INFORMATION SHOWN:
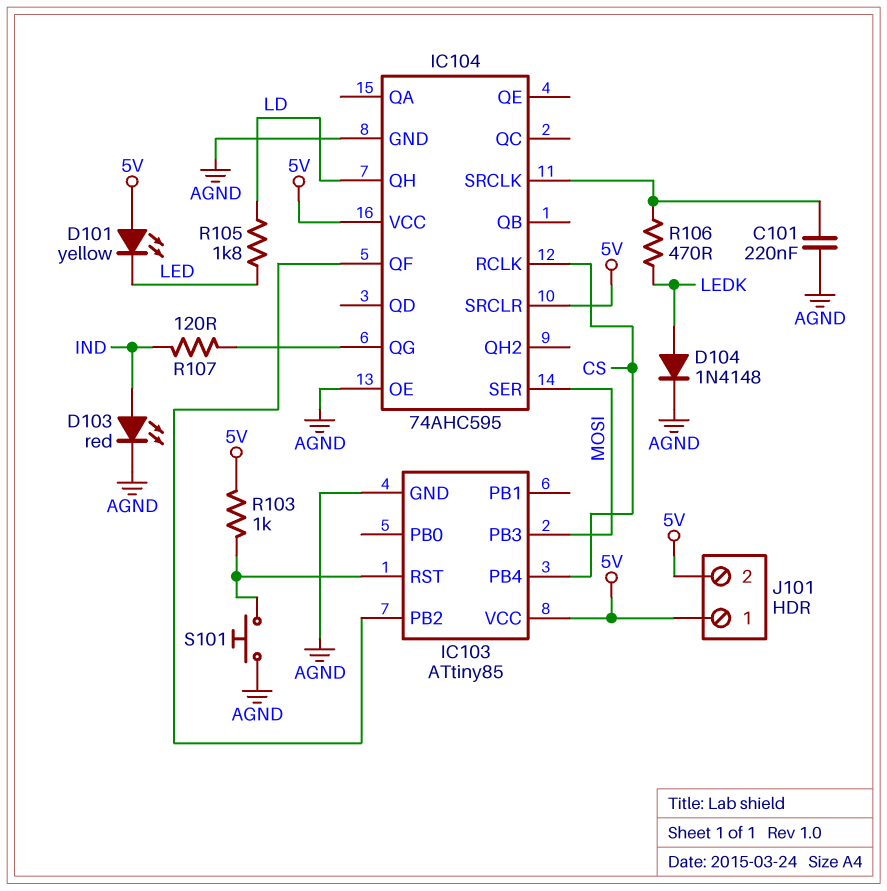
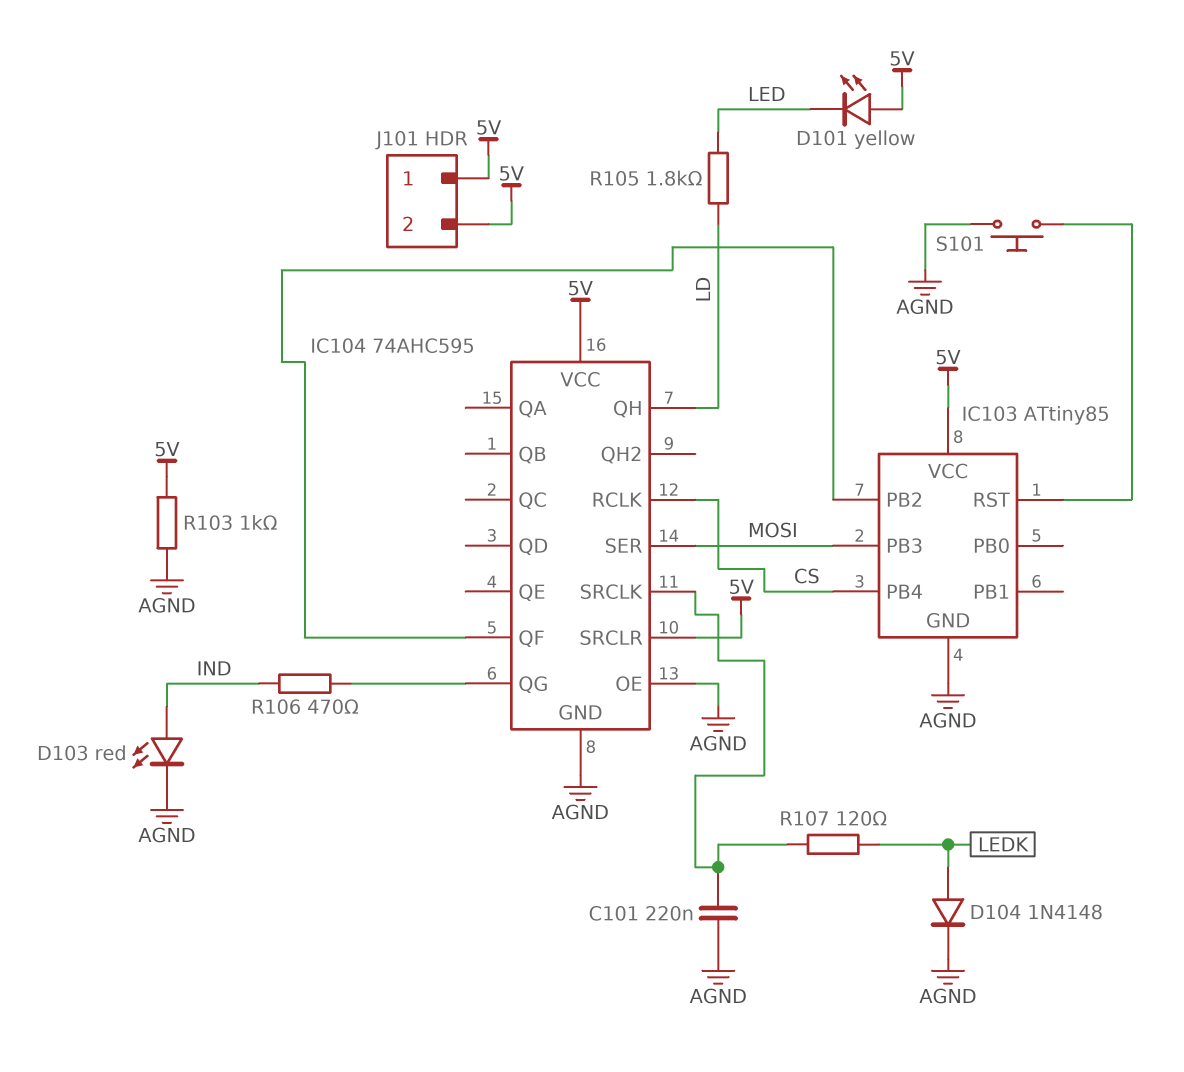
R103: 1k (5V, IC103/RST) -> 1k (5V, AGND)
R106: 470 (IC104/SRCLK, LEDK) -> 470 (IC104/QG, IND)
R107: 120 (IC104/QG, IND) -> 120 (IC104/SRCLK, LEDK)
...
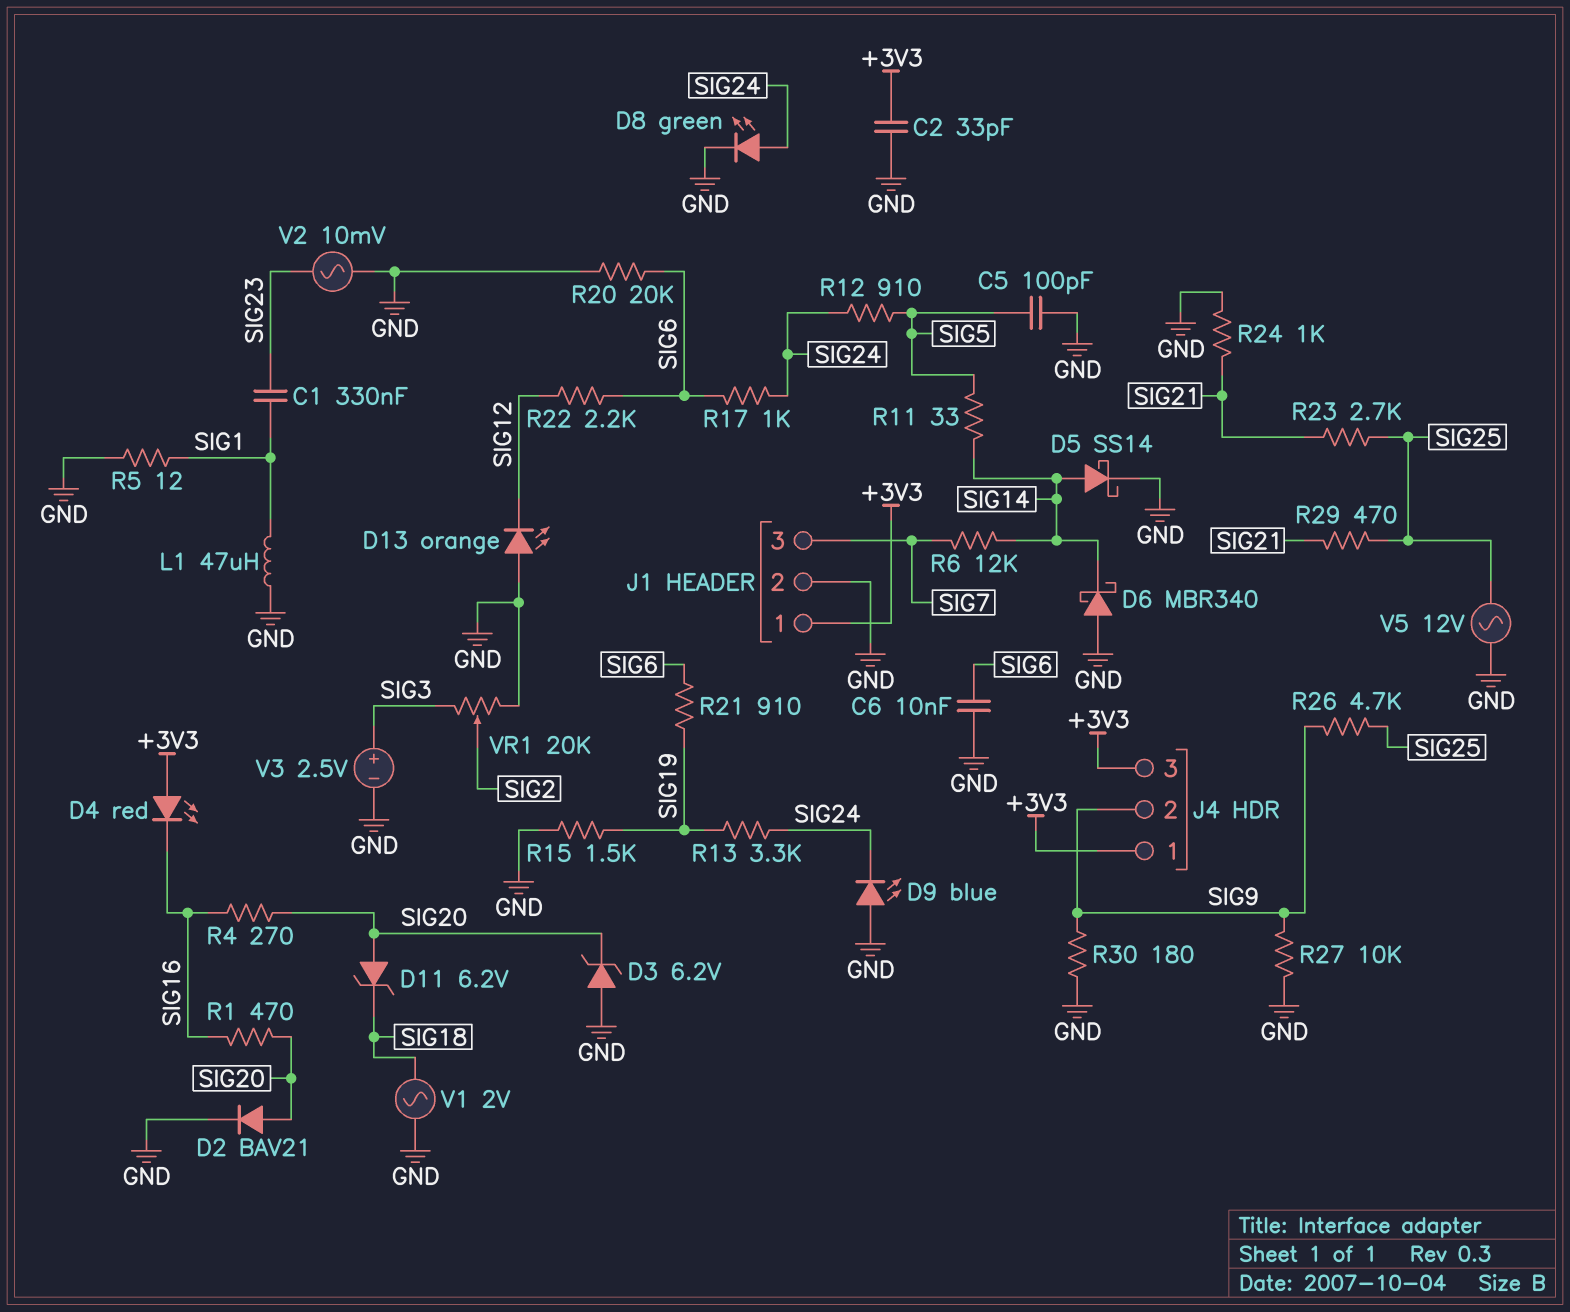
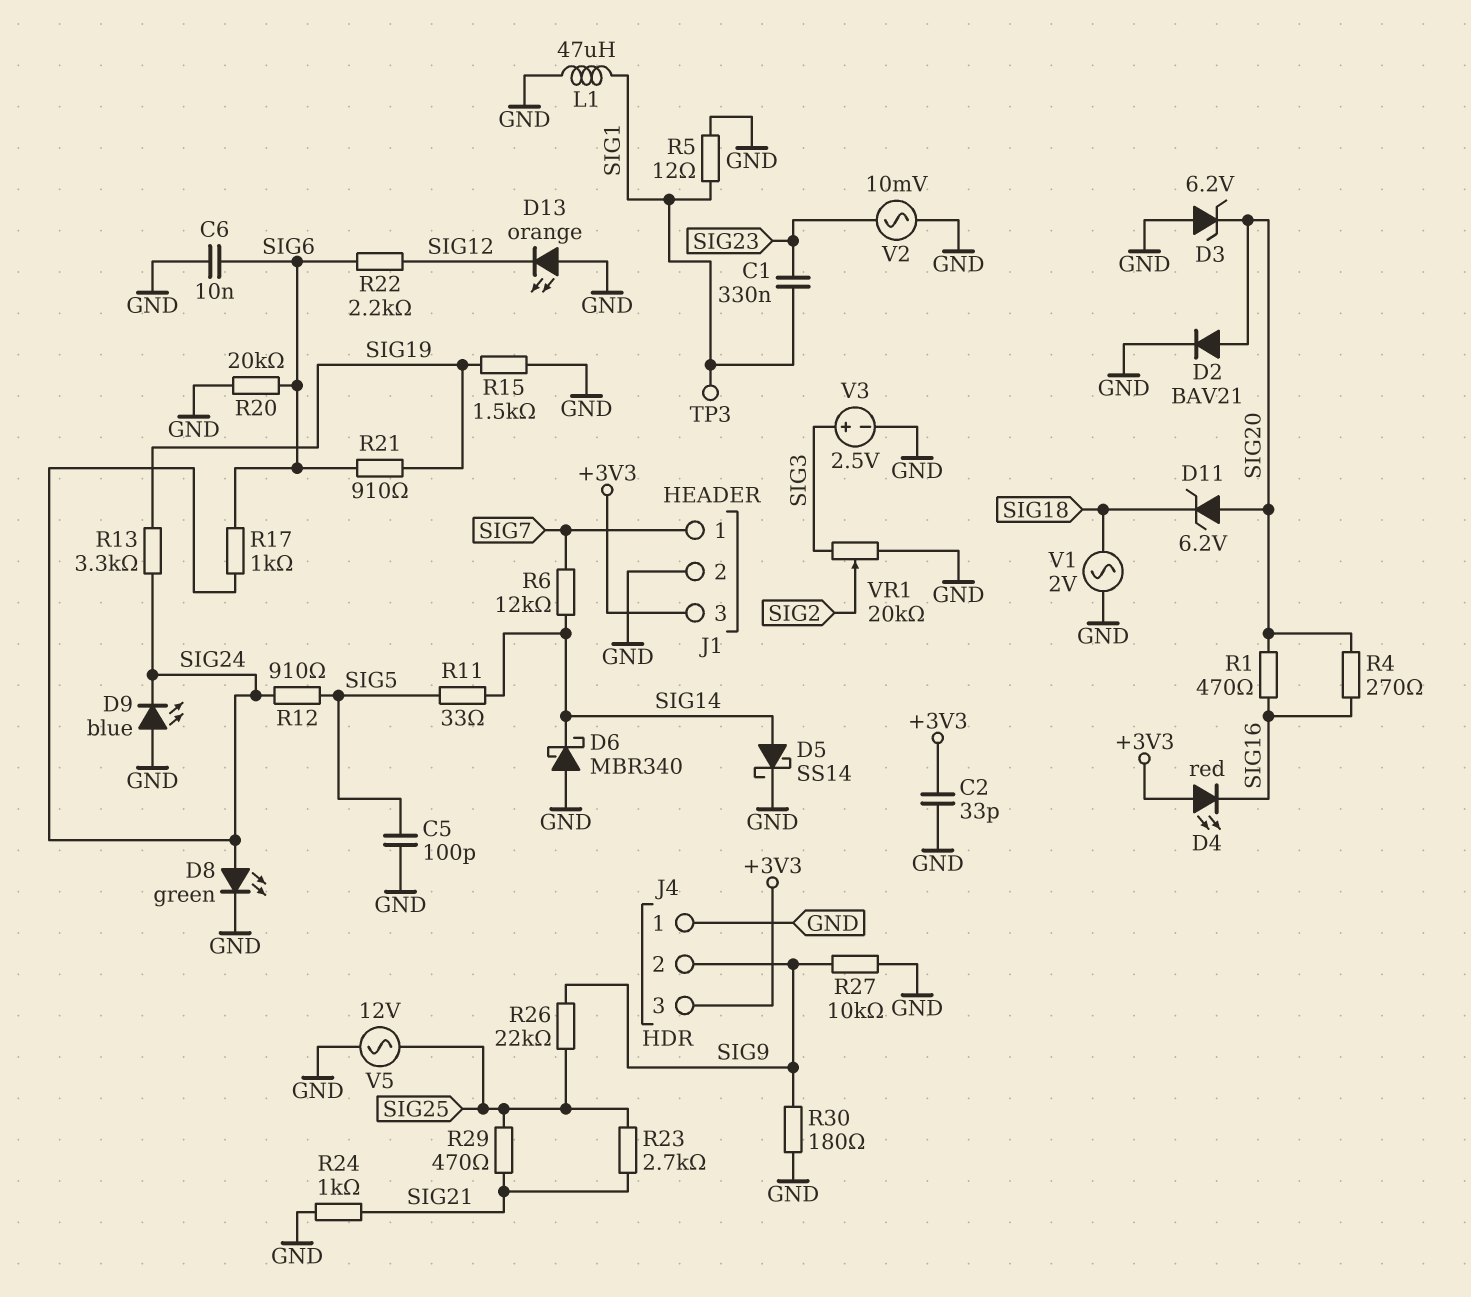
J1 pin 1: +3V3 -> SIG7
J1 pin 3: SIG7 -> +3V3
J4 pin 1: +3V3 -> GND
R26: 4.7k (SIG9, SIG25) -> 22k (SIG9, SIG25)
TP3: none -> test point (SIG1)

WHAT YOU SHOULD DO: When the line with "J4 pin 1: +3V3 -> GND" is reached in the data above, begin copying, and stop after the line with "TP3: none -> test point (SIG1)"; copy each line exactly, both ends included.

SOLUTION TO THIS TASK:
J4 pin 1: +3V3 -> GND
R26: 4.7k (SIG9, SIG25) -> 22k (SIG9, SIG25)
TP3: none -> test point (SIG1)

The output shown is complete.